**Input**
● ● ●
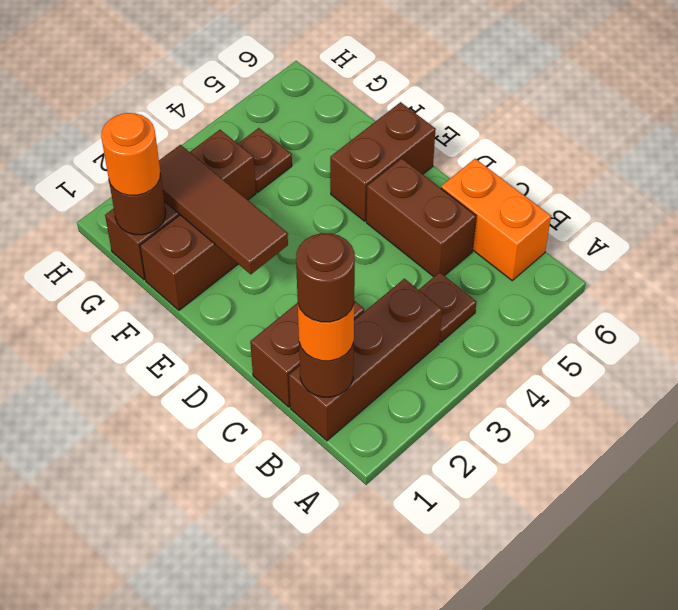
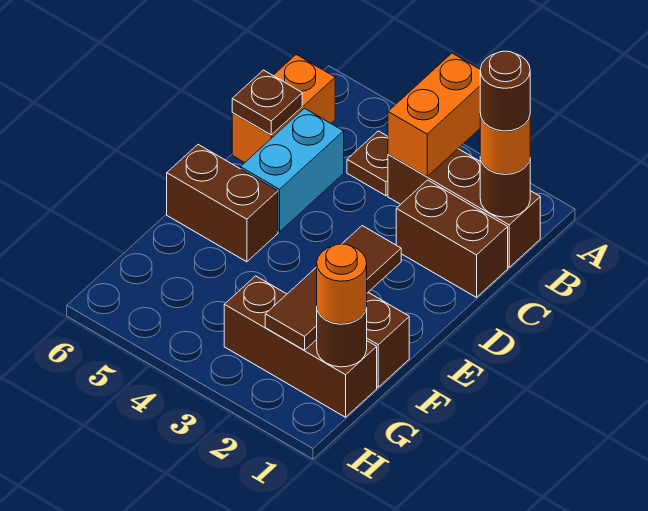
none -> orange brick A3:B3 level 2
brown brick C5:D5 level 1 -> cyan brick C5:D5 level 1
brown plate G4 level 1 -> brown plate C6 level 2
● ● ●
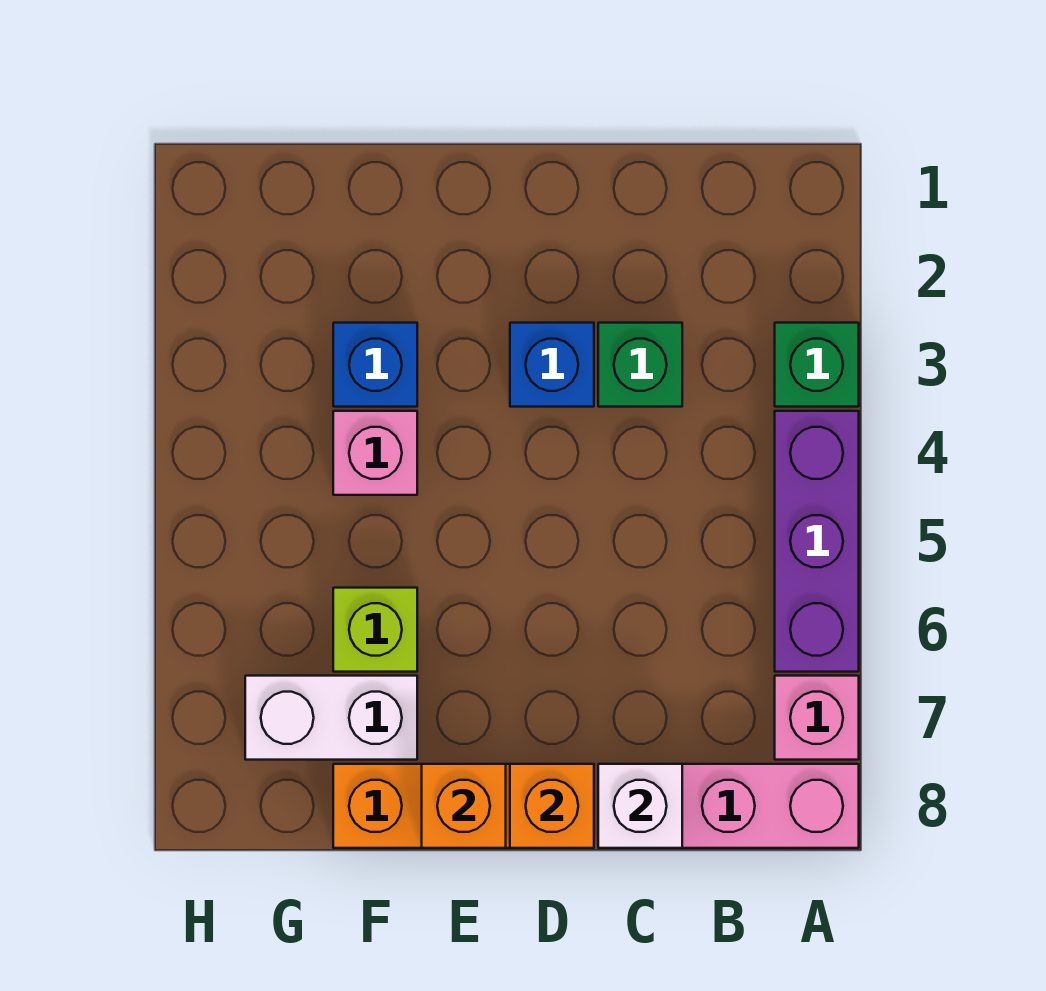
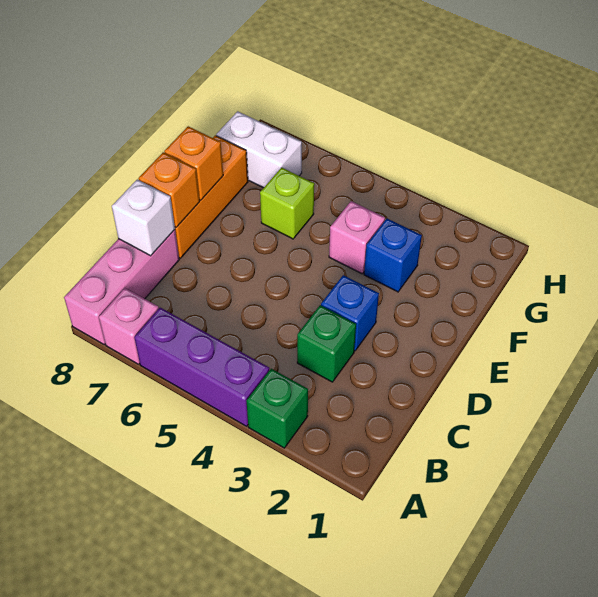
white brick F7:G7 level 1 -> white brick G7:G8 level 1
● ● ●
**Your goal**
Every line from the line containing "none -> orange brick A3:B3 level 2" through the line containing "brown plate G4" in the records above must be retyped exactly. Leave out the rest.

**Response for this exercise**
none -> orange brick A3:B3 level 2
brown brick C5:D5 level 1 -> cyan brick C5:D5 level 1
brown plate G4 level 1 -> brown plate C6 level 2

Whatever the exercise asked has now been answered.